§ Available data:
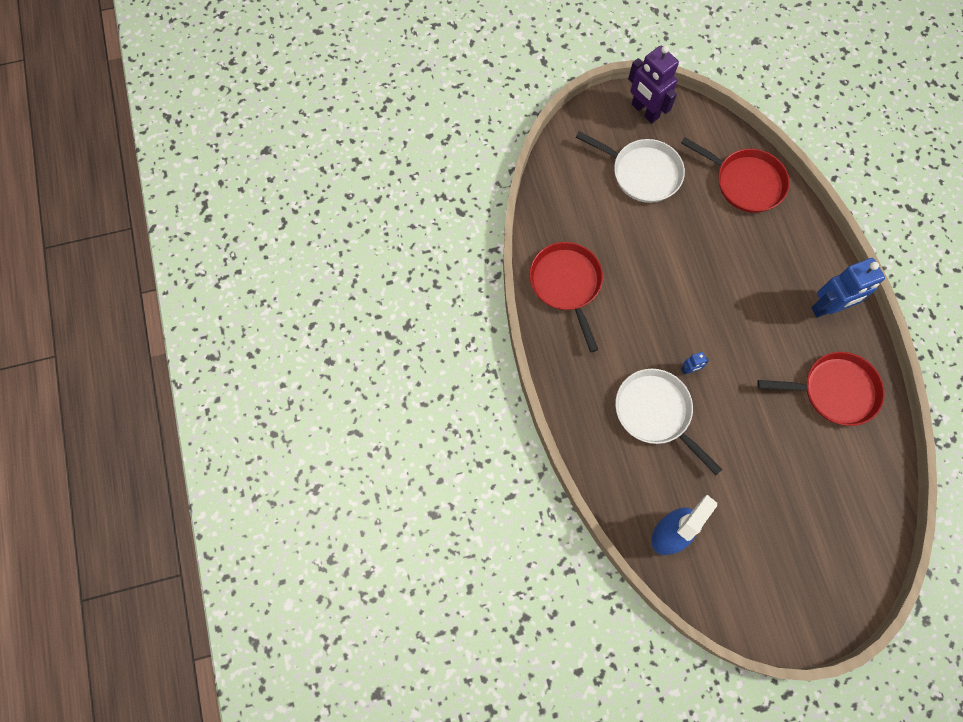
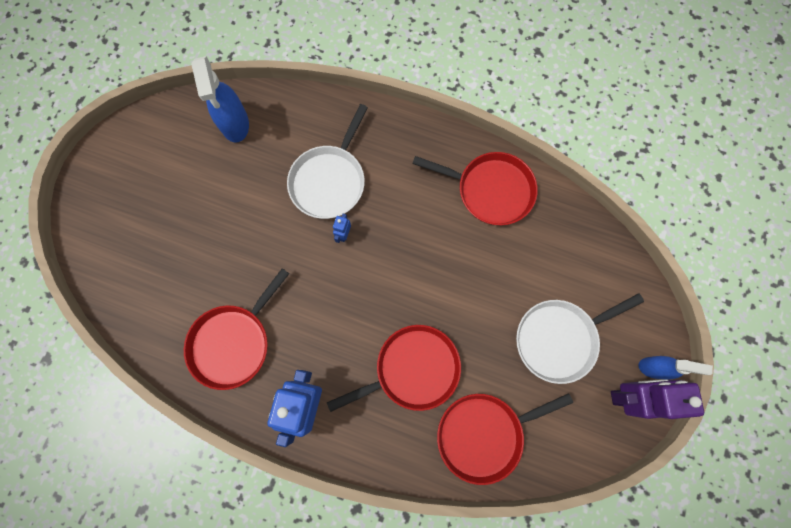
camera: 125 degrees right, 5 degrees up
(613, 106) = (654, 367): none -> blue spray bottle
(655, 412) = (329, 181): white pan -> white pan turned 120 degrees clockwise
(744, 253) = (412, 369): none -> red pan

§ Requirement: Set down the lines above exactly as written. Begin at the line containing "(613, 106) = (654, 367): none" and stop after the last line.

§ Task result:
(613, 106) = (654, 367): none -> blue spray bottle
(655, 412) = (329, 181): white pan -> white pan turned 120 degrees clockwise
(744, 253) = (412, 369): none -> red pan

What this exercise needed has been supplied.